● **Goal of the exercise**: Exact copies of all the entries are required.

.....

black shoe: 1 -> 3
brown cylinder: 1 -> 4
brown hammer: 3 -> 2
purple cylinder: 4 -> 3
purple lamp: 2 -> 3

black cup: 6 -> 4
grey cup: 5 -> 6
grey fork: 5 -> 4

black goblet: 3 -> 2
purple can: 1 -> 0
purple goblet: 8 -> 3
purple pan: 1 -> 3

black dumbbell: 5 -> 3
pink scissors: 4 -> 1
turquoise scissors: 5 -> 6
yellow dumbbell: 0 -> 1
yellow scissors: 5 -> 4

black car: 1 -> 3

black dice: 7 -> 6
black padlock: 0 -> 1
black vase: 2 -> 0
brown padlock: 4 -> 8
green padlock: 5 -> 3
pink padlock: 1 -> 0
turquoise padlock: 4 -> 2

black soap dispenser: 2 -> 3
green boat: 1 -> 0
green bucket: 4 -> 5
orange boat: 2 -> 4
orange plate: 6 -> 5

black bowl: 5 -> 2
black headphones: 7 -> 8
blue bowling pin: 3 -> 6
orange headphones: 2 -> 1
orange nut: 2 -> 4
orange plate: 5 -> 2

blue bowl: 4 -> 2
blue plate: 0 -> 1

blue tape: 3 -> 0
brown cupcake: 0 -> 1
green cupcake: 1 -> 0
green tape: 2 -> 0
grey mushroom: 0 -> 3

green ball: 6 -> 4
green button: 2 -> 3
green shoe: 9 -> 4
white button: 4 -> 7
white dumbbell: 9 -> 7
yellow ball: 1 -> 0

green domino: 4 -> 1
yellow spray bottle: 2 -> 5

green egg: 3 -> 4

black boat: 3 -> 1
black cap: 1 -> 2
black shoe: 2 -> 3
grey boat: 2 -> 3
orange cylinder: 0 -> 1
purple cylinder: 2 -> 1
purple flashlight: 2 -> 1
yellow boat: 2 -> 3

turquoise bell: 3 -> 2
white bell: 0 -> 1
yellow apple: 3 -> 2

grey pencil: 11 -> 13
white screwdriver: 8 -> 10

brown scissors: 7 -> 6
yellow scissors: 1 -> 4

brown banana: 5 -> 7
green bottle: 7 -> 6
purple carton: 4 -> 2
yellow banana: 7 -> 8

.....

● **The answer**:
black shoe: 1 -> 3
brown cylinder: 1 -> 4
brown hammer: 3 -> 2
purple cylinder: 4 -> 3
purple lamp: 2 -> 3

black cup: 6 -> 4
grey cup: 5 -> 6
grey fork: 5 -> 4

black goblet: 3 -> 2
purple can: 1 -> 0
purple goblet: 8 -> 3
purple pan: 1 -> 3

black dumbbell: 5 -> 3
pink scissors: 4 -> 1
turquoise scissors: 5 -> 6
yellow dumbbell: 0 -> 1
yellow scissors: 5 -> 4

black car: 1 -> 3

black dice: 7 -> 6
black padlock: 0 -> 1
black vase: 2 -> 0
brown padlock: 4 -> 8
green padlock: 5 -> 3
pink padlock: 1 -> 0
turquoise padlock: 4 -> 2

black soap dispenser: 2 -> 3
green boat: 1 -> 0
green bucket: 4 -> 5
orange boat: 2 -> 4
orange plate: 6 -> 5

black bowl: 5 -> 2
black headphones: 7 -> 8
blue bowling pin: 3 -> 6
orange headphones: 2 -> 1
orange nut: 2 -> 4
orange plate: 5 -> 2

blue bowl: 4 -> 2
blue plate: 0 -> 1

blue tape: 3 -> 0
brown cupcake: 0 -> 1
green cupcake: 1 -> 0
green tape: 2 -> 0
grey mushroom: 0 -> 3

green ball: 6 -> 4
green button: 2 -> 3
green shoe: 9 -> 4
white button: 4 -> 7
white dumbbell: 9 -> 7
yellow ball: 1 -> 0

green domino: 4 -> 1
yellow spray bottle: 2 -> 5

green egg: 3 -> 4

black boat: 3 -> 1
black cap: 1 -> 2
black shoe: 2 -> 3
grey boat: 2 -> 3
orange cylinder: 0 -> 1
purple cylinder: 2 -> 1
purple flashlight: 2 -> 1
yellow boat: 2 -> 3

turquoise bell: 3 -> 2
white bell: 0 -> 1
yellow apple: 3 -> 2

grey pencil: 11 -> 13
white screwdriver: 8 -> 10

brown scissors: 7 -> 6
yellow scissors: 1 -> 4

brown banana: 5 -> 7
green bottle: 7 -> 6
purple carton: 4 -> 2
yellow banana: 7 -> 8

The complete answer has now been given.